**WHAT YOU NEED TO DO**
Report the number of lines in the material below that contain "turquoise", without any other words.

**DATA FOR THIS EXERCISE**
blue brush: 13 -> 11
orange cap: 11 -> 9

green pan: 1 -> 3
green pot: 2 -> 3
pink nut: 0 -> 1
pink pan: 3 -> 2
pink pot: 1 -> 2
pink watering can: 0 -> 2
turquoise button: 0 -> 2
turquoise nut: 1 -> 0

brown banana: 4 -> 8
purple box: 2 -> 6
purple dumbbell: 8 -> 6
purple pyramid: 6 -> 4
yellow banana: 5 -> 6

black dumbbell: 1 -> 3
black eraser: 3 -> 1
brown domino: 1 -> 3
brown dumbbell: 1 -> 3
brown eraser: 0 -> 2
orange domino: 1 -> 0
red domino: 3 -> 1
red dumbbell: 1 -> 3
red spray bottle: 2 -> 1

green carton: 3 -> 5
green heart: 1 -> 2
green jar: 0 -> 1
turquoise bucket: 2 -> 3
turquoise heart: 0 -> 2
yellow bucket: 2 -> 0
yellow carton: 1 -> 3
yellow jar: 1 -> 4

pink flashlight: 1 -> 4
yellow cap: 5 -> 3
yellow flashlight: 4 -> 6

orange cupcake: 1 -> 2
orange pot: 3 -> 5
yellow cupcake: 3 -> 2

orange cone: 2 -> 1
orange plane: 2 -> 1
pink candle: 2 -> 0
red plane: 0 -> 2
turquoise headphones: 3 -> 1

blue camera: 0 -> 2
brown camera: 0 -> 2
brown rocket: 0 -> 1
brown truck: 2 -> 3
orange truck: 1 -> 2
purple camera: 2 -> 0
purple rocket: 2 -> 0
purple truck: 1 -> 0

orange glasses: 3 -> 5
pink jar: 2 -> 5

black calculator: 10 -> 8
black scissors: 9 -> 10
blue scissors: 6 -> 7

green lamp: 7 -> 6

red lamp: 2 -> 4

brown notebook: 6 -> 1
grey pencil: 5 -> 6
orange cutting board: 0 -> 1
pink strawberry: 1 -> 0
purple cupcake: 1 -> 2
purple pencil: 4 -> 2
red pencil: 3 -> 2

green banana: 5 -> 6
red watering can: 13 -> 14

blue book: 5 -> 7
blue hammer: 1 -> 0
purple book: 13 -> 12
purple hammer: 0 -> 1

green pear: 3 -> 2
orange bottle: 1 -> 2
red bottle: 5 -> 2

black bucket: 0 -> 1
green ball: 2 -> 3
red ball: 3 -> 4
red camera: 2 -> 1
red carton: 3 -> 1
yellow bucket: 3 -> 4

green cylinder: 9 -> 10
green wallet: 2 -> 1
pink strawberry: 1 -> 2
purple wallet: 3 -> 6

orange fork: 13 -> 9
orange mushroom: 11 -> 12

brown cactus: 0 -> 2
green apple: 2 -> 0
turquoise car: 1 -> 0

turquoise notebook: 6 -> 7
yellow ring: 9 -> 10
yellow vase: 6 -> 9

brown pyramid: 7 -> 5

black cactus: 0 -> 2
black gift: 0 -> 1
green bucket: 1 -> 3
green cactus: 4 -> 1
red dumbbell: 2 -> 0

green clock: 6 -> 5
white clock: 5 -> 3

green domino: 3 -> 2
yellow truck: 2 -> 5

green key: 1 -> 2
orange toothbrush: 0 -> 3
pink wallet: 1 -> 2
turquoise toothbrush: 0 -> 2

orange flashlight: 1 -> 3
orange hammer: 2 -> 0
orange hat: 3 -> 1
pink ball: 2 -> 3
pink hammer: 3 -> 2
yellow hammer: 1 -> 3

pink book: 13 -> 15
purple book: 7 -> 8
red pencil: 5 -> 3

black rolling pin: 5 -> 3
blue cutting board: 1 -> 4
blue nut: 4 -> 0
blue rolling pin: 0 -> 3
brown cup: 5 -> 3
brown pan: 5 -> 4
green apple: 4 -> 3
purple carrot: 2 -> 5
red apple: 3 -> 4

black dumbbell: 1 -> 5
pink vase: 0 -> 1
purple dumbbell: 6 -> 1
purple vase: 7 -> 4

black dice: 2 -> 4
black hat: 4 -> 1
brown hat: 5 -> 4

**OUTPUT OF THE TASK**
8